Task to carry out>
The result must match the data exactly, line for line.

[Saved data entries]
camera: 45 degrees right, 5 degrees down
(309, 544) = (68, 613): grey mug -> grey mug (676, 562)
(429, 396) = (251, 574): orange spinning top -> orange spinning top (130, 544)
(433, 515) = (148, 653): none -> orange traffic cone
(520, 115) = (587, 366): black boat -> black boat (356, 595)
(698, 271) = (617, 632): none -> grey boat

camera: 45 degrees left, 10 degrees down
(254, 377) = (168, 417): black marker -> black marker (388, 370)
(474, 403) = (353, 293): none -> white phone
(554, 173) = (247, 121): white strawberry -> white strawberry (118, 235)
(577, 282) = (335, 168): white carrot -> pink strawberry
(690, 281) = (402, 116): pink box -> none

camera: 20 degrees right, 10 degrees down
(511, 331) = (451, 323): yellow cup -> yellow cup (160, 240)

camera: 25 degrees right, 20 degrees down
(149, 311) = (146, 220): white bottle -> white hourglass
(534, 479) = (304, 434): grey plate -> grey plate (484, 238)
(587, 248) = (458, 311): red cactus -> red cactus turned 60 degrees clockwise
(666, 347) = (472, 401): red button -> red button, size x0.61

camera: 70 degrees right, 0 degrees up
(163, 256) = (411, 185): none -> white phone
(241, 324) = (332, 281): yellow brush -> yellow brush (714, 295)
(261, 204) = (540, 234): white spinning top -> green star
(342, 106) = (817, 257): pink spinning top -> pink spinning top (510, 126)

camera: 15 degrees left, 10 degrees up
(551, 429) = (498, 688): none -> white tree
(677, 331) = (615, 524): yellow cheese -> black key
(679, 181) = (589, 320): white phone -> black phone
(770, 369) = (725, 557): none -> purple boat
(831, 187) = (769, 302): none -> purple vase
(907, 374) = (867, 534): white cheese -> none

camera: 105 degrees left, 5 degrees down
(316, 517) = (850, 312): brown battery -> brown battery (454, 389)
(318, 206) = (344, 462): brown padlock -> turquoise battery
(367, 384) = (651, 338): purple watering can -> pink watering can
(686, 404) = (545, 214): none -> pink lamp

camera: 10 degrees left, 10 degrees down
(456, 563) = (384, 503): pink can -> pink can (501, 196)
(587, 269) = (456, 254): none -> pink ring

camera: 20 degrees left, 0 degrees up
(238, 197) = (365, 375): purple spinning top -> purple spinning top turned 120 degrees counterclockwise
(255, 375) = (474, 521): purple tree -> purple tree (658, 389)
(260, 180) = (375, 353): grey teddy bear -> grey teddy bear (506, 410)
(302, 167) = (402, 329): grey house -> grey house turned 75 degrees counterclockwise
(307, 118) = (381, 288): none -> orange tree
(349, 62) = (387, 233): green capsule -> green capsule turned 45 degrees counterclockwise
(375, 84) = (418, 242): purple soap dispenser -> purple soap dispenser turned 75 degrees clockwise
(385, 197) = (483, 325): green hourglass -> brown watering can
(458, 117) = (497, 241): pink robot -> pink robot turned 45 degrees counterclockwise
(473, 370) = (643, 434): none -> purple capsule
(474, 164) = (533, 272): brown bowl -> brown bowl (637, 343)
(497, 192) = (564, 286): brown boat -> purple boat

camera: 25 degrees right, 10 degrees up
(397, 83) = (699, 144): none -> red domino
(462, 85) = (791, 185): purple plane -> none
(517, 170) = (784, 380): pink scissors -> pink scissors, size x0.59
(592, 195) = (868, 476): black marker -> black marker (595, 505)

Written solution>
camera: 45 degrees right, 5 degrees down
(309, 544) = (68, 613): grey mug -> grey mug (676, 562)
(429, 396) = (251, 574): orange spinning top -> orange spinning top (130, 544)
(433, 515) = (148, 653): none -> orange traffic cone
(520, 115) = (587, 366): black boat -> black boat (356, 595)
(698, 271) = (617, 632): none -> grey boat

camera: 45 degrees left, 10 degrees down
(254, 377) = (168, 417): black marker -> black marker (388, 370)
(474, 403) = (353, 293): none -> white phone
(554, 173) = (247, 121): white strawberry -> white strawberry (118, 235)
(577, 282) = (335, 168): white carrot -> pink strawberry
(690, 281) = (402, 116): pink box -> none

camera: 20 degrees right, 10 degrees down
(511, 331) = (451, 323): yellow cup -> yellow cup (160, 240)

camera: 25 degrees right, 20 degrees down
(149, 311) = (146, 220): white bottle -> white hourglass
(534, 479) = (304, 434): grey plate -> grey plate (484, 238)
(587, 248) = (458, 311): red cactus -> red cactus turned 60 degrees clockwise
(666, 347) = (472, 401): red button -> red button, size x0.61

camera: 70 degrees right, 0 degrees up
(163, 256) = (411, 185): none -> white phone
(241, 324) = (332, 281): yellow brush -> yellow brush (714, 295)
(261, 204) = (540, 234): white spinning top -> green star
(342, 106) = (817, 257): pink spinning top -> pink spinning top (510, 126)

camera: 15 degrees left, 10 degrees up
(551, 429) = (498, 688): none -> white tree
(677, 331) = (615, 524): yellow cheese -> black key
(679, 181) = (589, 320): white phone -> black phone
(770, 369) = (725, 557): none -> purple boat
(831, 187) = (769, 302): none -> purple vase
(907, 374) = (867, 534): white cheese -> none

camera: 105 degrees left, 5 degrees down
(316, 517) = (850, 312): brown battery -> brown battery (454, 389)
(318, 206) = (344, 462): brown padlock -> turquoise battery
(367, 384) = (651, 338): purple watering can -> pink watering can
(686, 404) = (545, 214): none -> pink lamp

camera: 10 degrees left, 10 degrees down
(456, 563) = (384, 503): pink can -> pink can (501, 196)
(587, 269) = (456, 254): none -> pink ring

camera: 20 degrees left, 0 degrees up
(238, 197) = (365, 375): purple spinning top -> purple spinning top turned 120 degrees counterclockwise
(255, 375) = (474, 521): purple tree -> purple tree (658, 389)
(260, 180) = (375, 353): grey teddy bear -> grey teddy bear (506, 410)
(302, 167) = (402, 329): grey house -> grey house turned 75 degrees counterclockwise
(307, 118) = (381, 288): none -> orange tree
(349, 62) = (387, 233): green capsule -> green capsule turned 45 degrees counterclockwise
(375, 84) = (418, 242): purple soap dispenser -> purple soap dispenser turned 75 degrees clockwise
(385, 197) = (483, 325): green hourglass -> brown watering can
(458, 117) = (497, 241): pink robot -> pink robot turned 45 degrees counterclockwise
(473, 370) = (643, 434): none -> purple capsule
(474, 164) = (533, 272): brown bowl -> brown bowl (637, 343)
(497, 192) = (564, 286): brown boat -> purple boat

camera: 25 degrees right, 10 degrees up
(397, 83) = (699, 144): none -> red domino
(462, 85) = (791, 185): purple plane -> none
(517, 170) = (784, 380): pink scissors -> pink scissors, size x0.59
(592, 195) = (868, 476): black marker -> black marker (595, 505)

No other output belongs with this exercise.